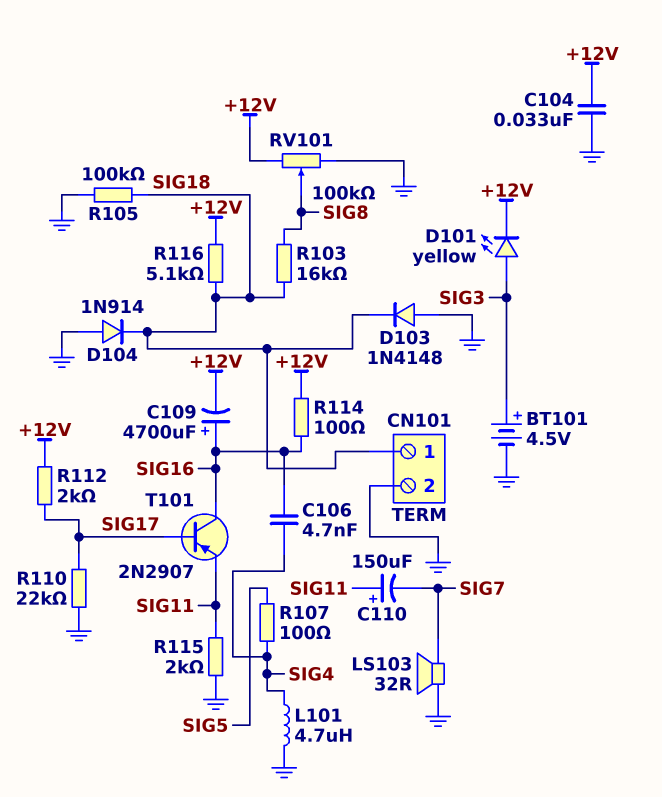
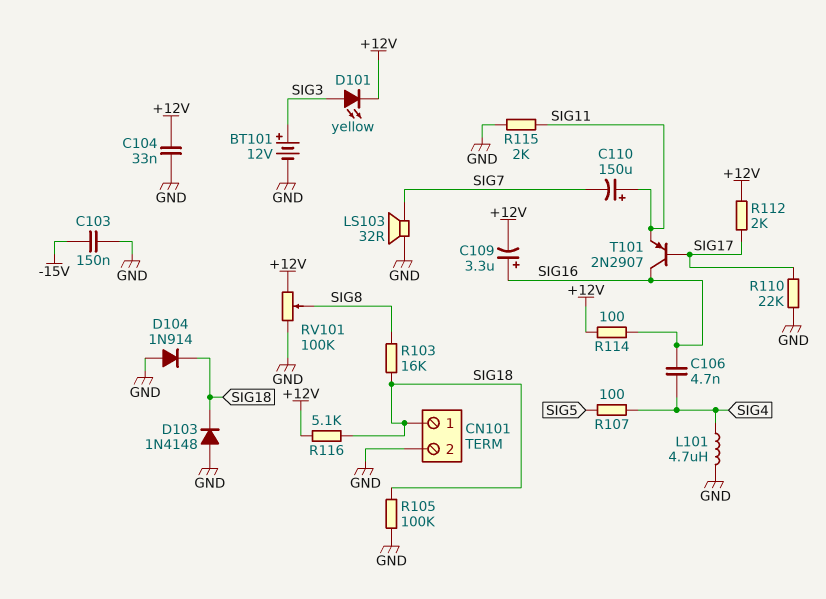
BT101: 4.5V (plus SIG3, minus GND) -> 12V (plus SIG3, minus GND)
C103: none -> 150nF (-15V, GND)
C109: 4700uF (plus SIG16, minus +12V) -> 3.3uF (plus SIG16, minus +12V)

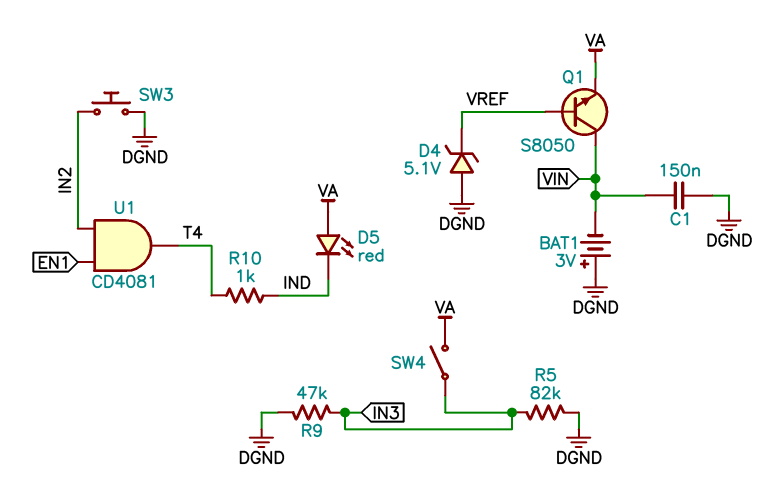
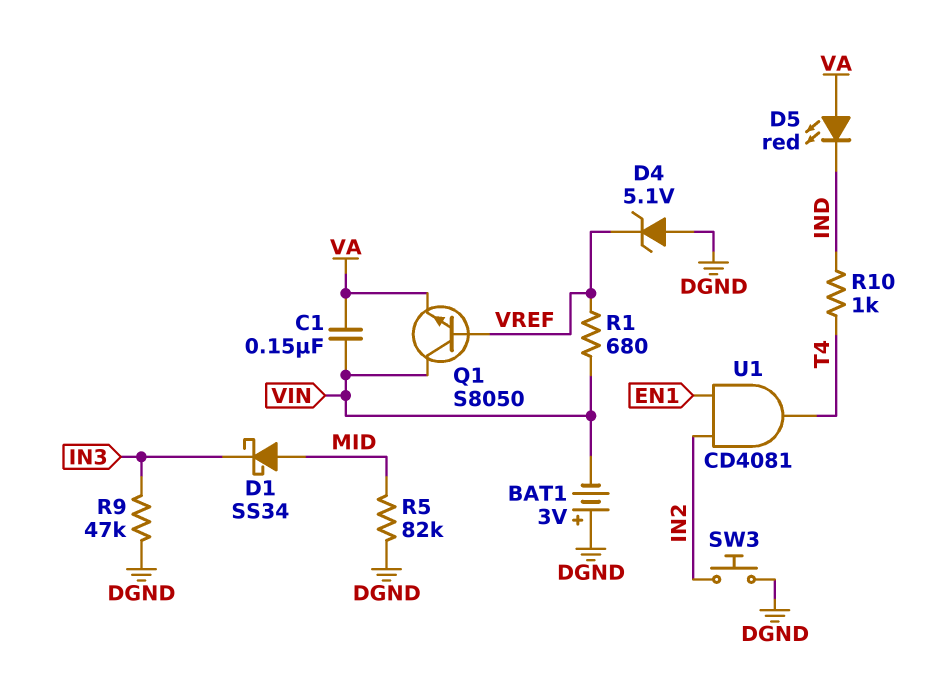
C1: 150nF (DGND, VIN) -> 150nF (VA, VIN)
D1: none -> schottky SS34 (A MID, K IN3)
R1: none -> 680 (VIN, VREF)
R5: 82k (DGND, IN3) -> 82k (DGND, MID)
SW4: switch (IN3, VA) -> none

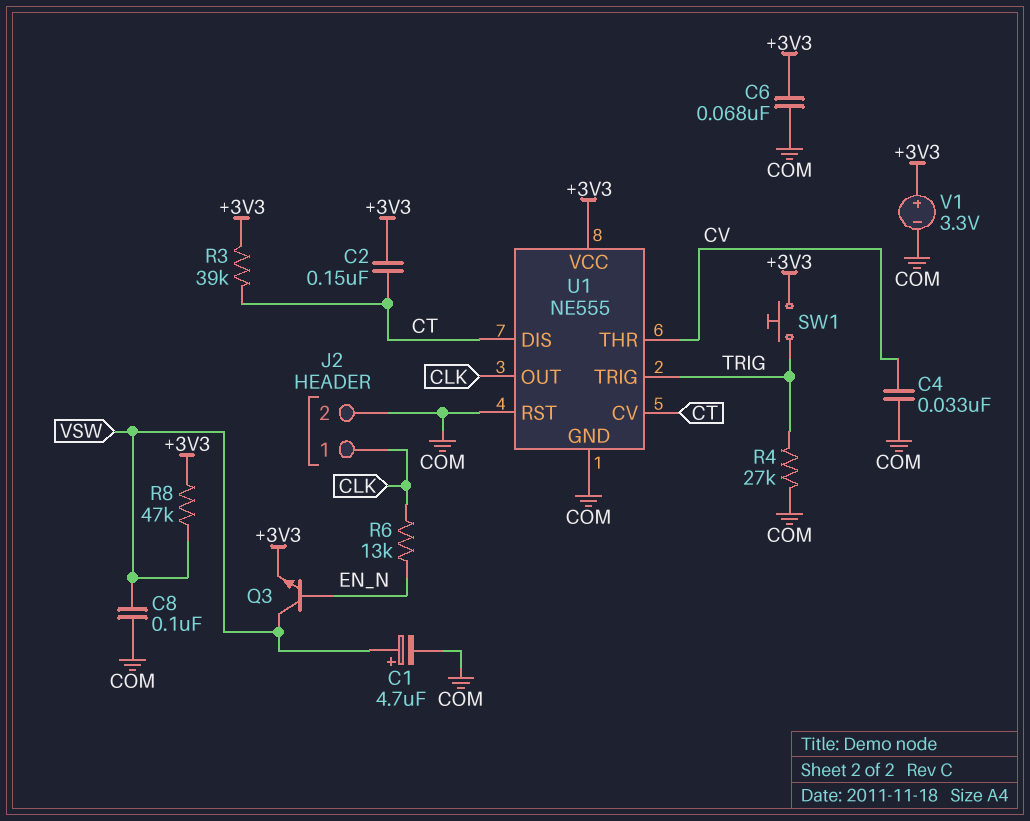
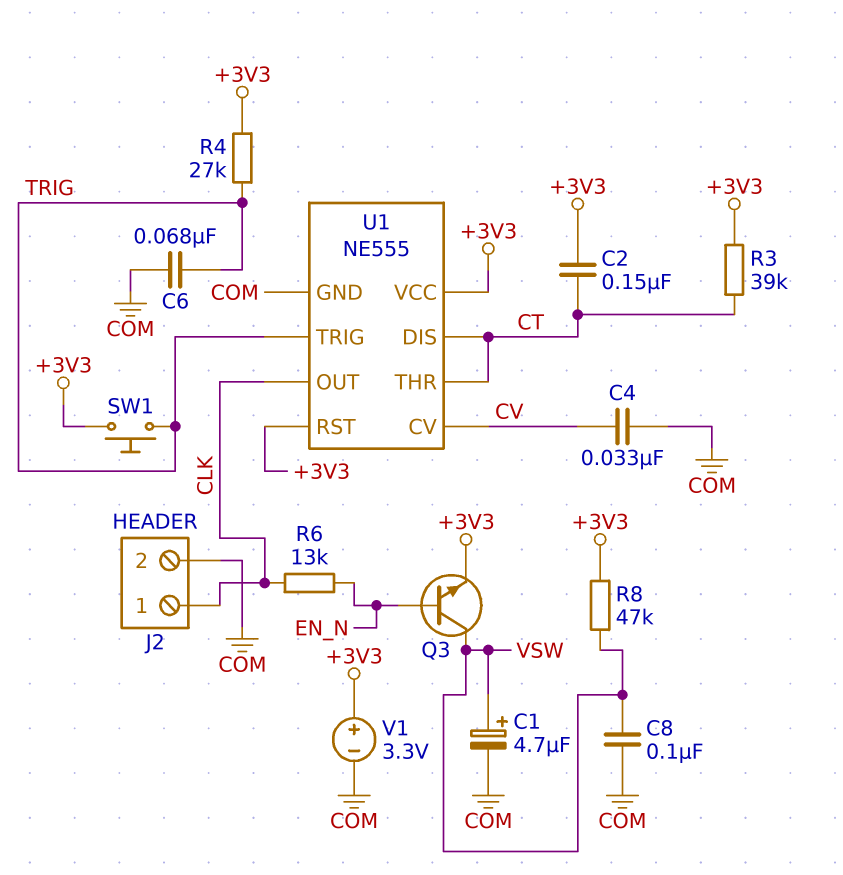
C6: 68nF (+3V3, COM) -> 68nF (COM, TRIG)
R4: 27k (COM, TRIG) -> 27k (+3V3, TRIG)
U1 pin CV: CT -> CV
U1 pin RST: COM -> +3V3
U1 pin THR: CV -> CT

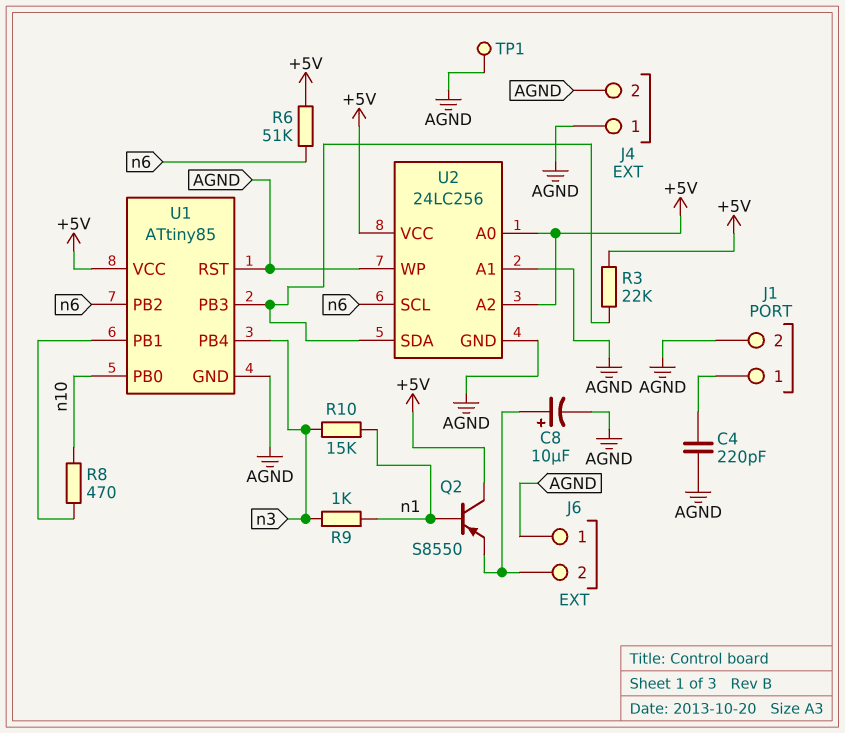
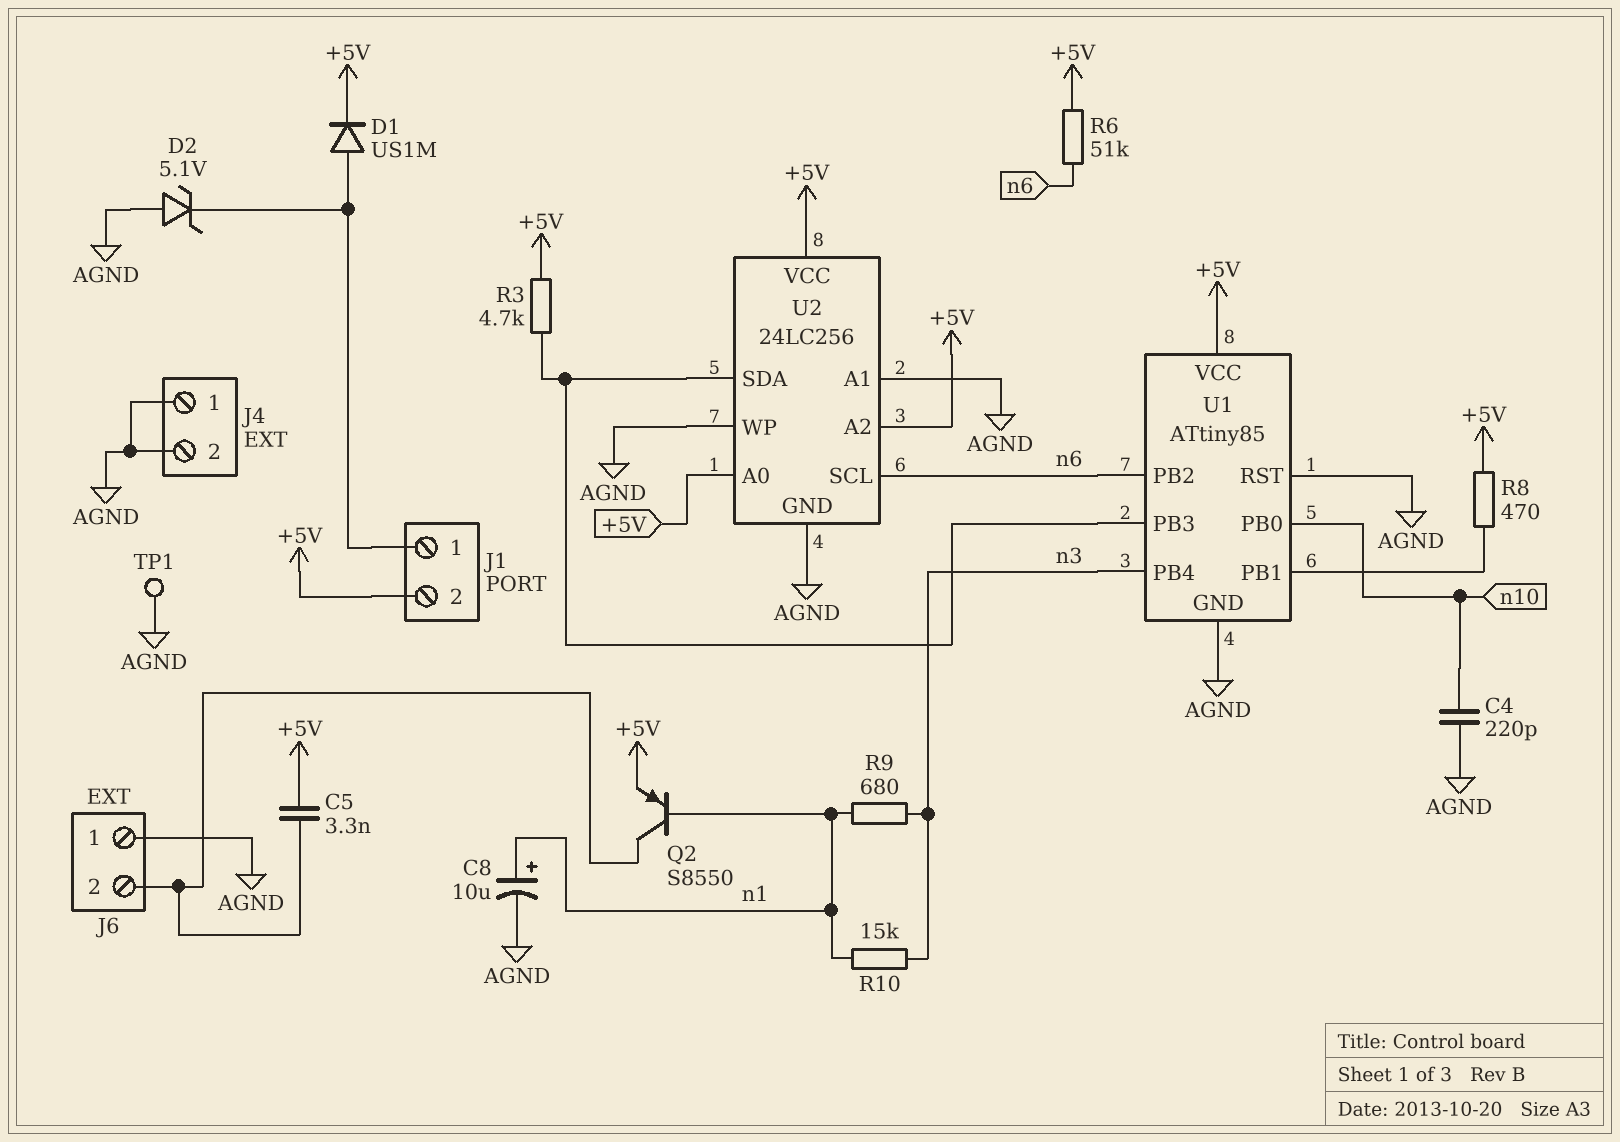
C4: 220pF (AGND, J1/1) -> 220pF (AGND, n10)
C5: none -> 3.3nF (+5V, J6/2)
C8: 10uF (plus J6/2, minus AGND) -> 10uF (plus n1, minus AGND)
D1: none -> diode US1M (A J1/1, K +5V)
D2: none -> zener 5.1V (A AGND, K J1/1)
J1 pin 2: AGND -> +5V
Q2: PNP S8550 (B n1, C +5V, E J6/2) -> PNP S8550 (B n1, C J6/2, E +5V)
R3: 22k (+5V, U1/PB3) -> 4.7k (+5V, U1/PB3)
R8: 470 (U1/PB1, n10) -> 470 (+5V, U1/PB1)
R9: 1k (n1, n3) -> 680 (n1, n3)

============

Search the lines above for the string "TRIG" and copy each line that has it.

_Solution to this exercise_
C6: 68nF (+3V3, COM) -> 68nF (COM, TRIG)
R4: 27k (COM, TRIG) -> 27k (+3V3, TRIG)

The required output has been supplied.